**Edit difference data:**
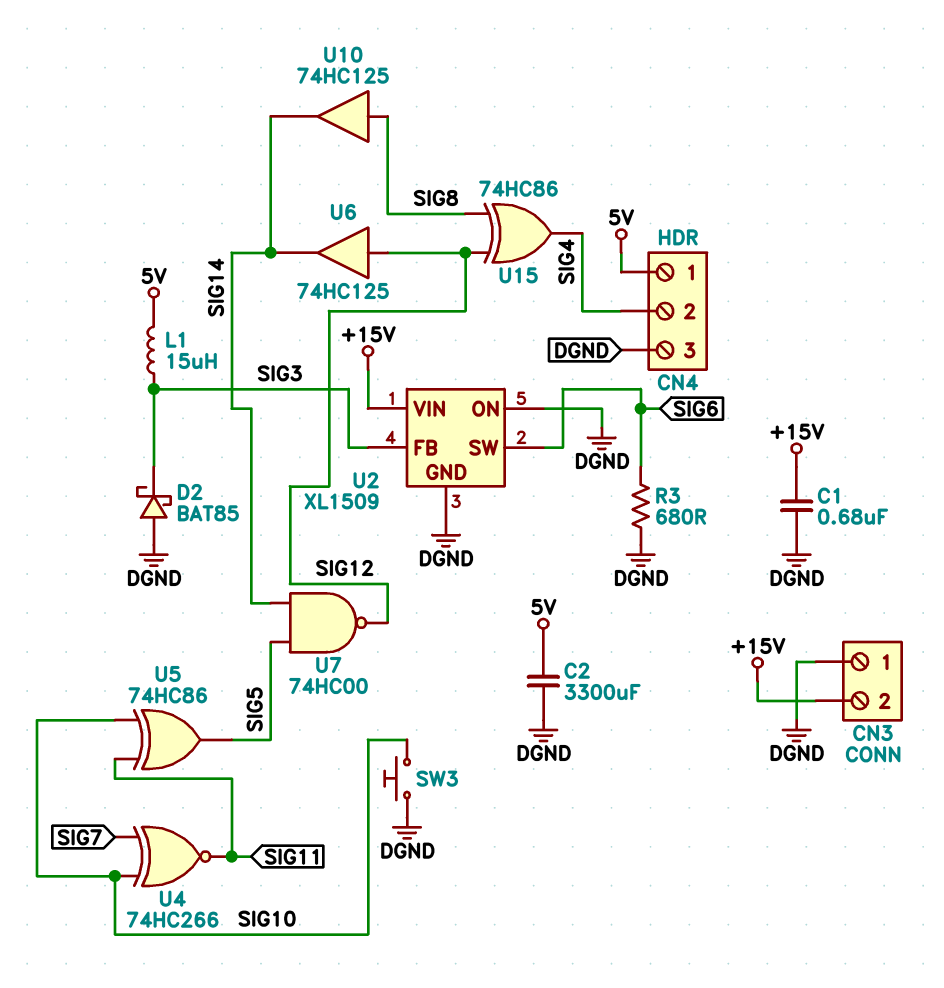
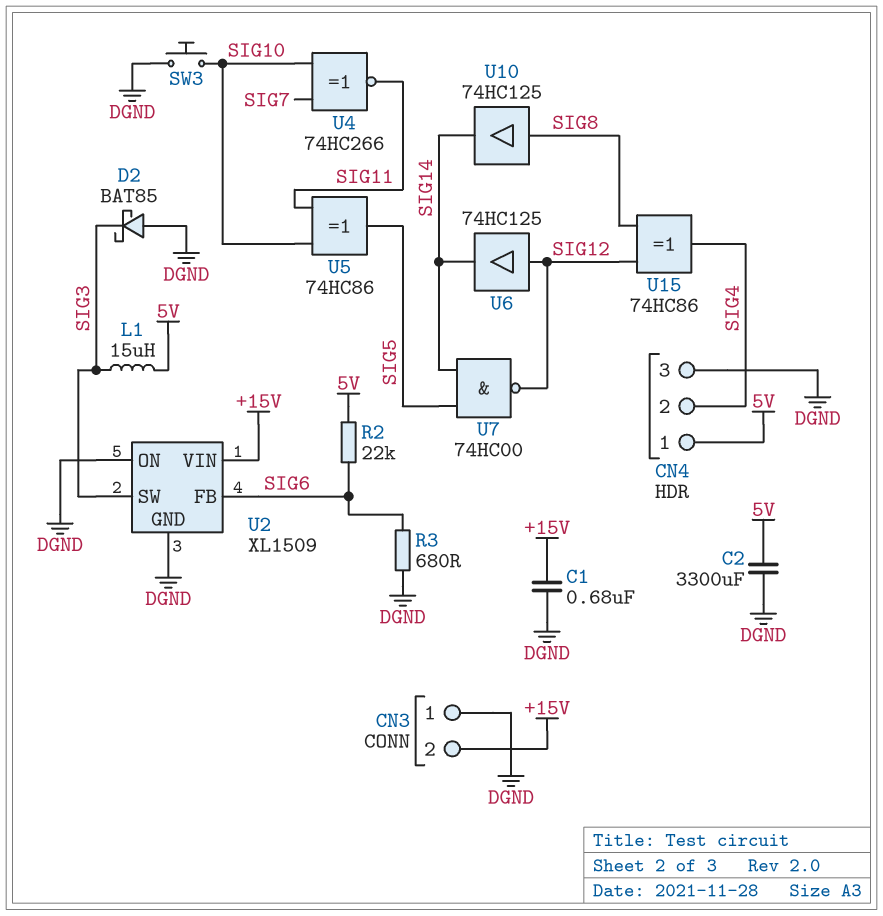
R2: none -> 22k (5V, SIG6)
U2 pin FB: SIG3 -> SIG6
U2 pin SW: SIG6 -> SIG3

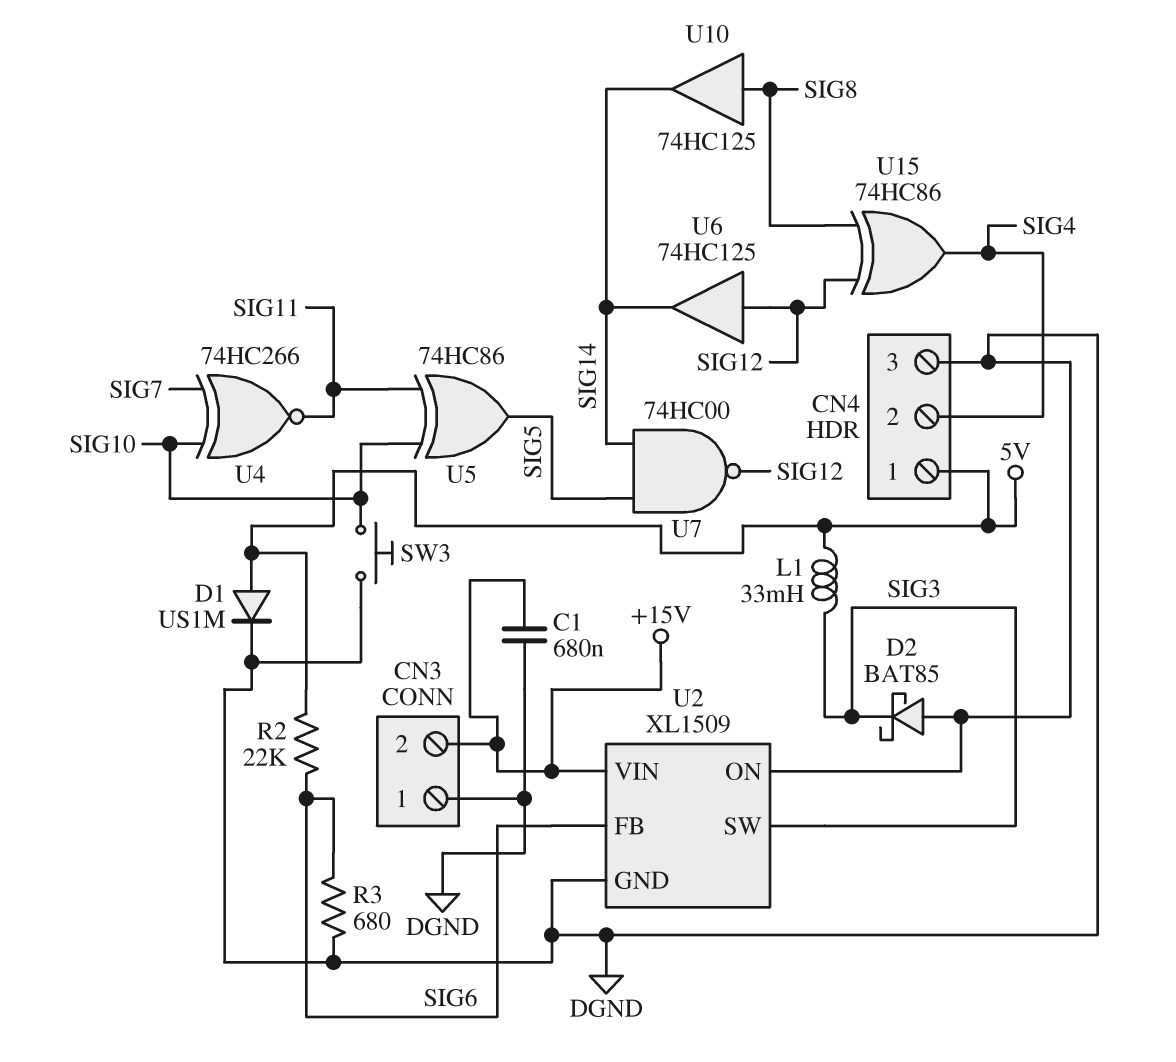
C2: 3300uF (5V, DGND) -> none
D1: none -> diode US1M (A 5V, K DGND)
L1: 15uH (5V, SIG3) -> 33mH (5V, SIG3)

**Aim of the task:** Verbatim copy with pictures excluded: write out the records above in full.

**Completed exercise:**
R2: none -> 22k (5V, SIG6)
U2 pin FB: SIG3 -> SIG6
U2 pin SW: SIG6 -> SIG3

C2: 3300uF (5V, DGND) -> none
D1: none -> diode US1M (A 5V, K DGND)
L1: 15uH (5V, SIG3) -> 33mH (5V, SIG3)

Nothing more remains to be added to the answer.